# [What to do]
Where an image occurs, skip it and print the rest of the records verbatim.

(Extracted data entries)
--*--

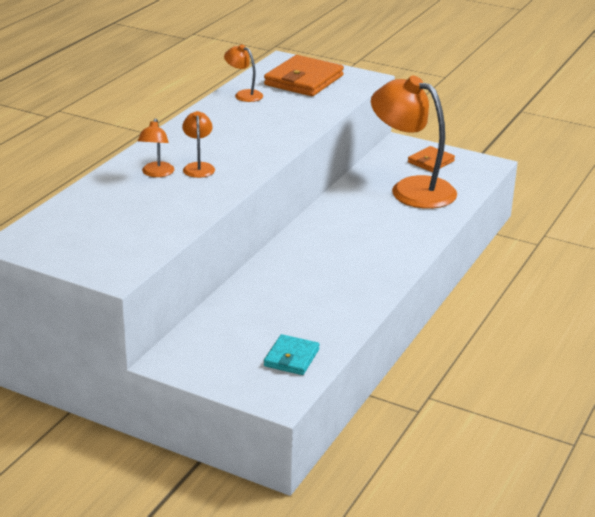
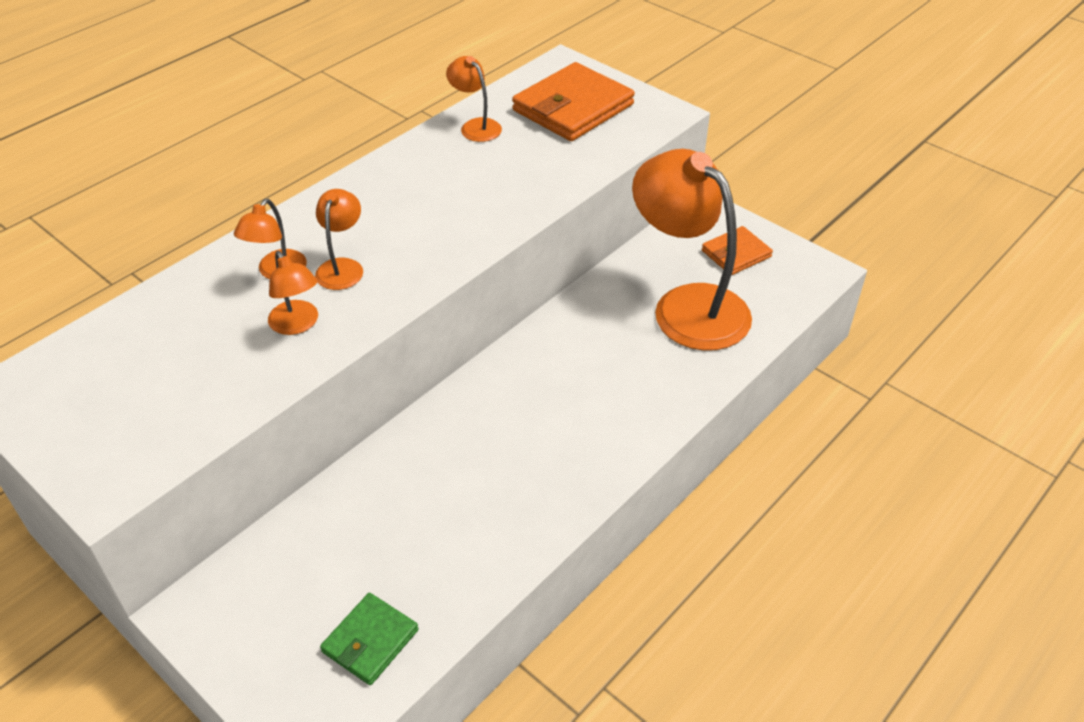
camera: 15 degrees right, 15 degrees up
(187, 195) = (297, 325): none -> orange lamp
(291, 358) = (370, 641): turquoise wallet -> green wallet

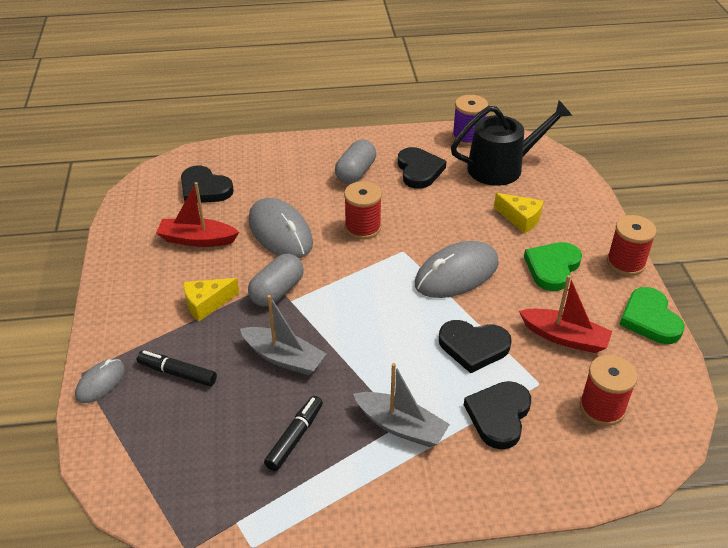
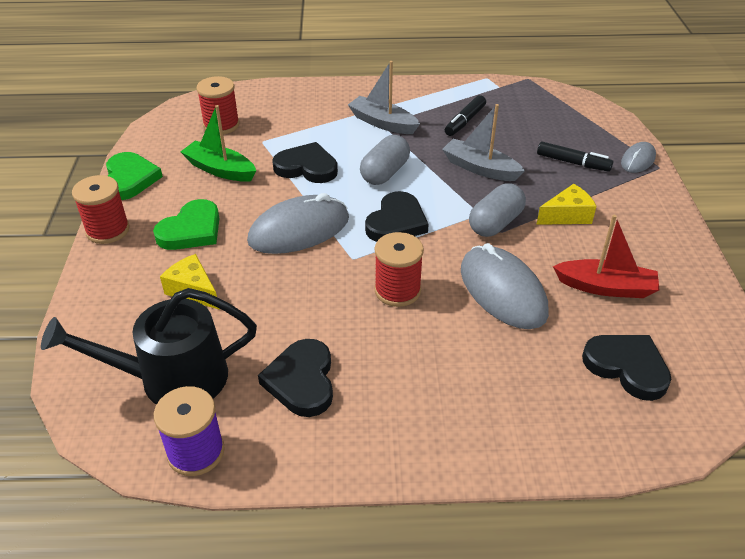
camera: 175 degrees left, 0 degrees up
(355, 173) = (400, 383): grey capsule -> grey capsule (385, 173)
(499, 416) = (304, 125): black heart -> black heart (396, 222)
(565, 337) = (220, 170): red boat -> green boat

--*--

# [Exercise output]
camera: 15 degrees right, 15 degrees up
(187, 195) = (297, 325): none -> orange lamp
(291, 358) = (370, 641): turquoise wallet -> green wallet

camera: 175 degrees left, 0 degrees up
(355, 173) = (400, 383): grey capsule -> grey capsule (385, 173)
(499, 416) = (304, 125): black heart -> black heart (396, 222)
(565, 337) = (220, 170): red boat -> green boat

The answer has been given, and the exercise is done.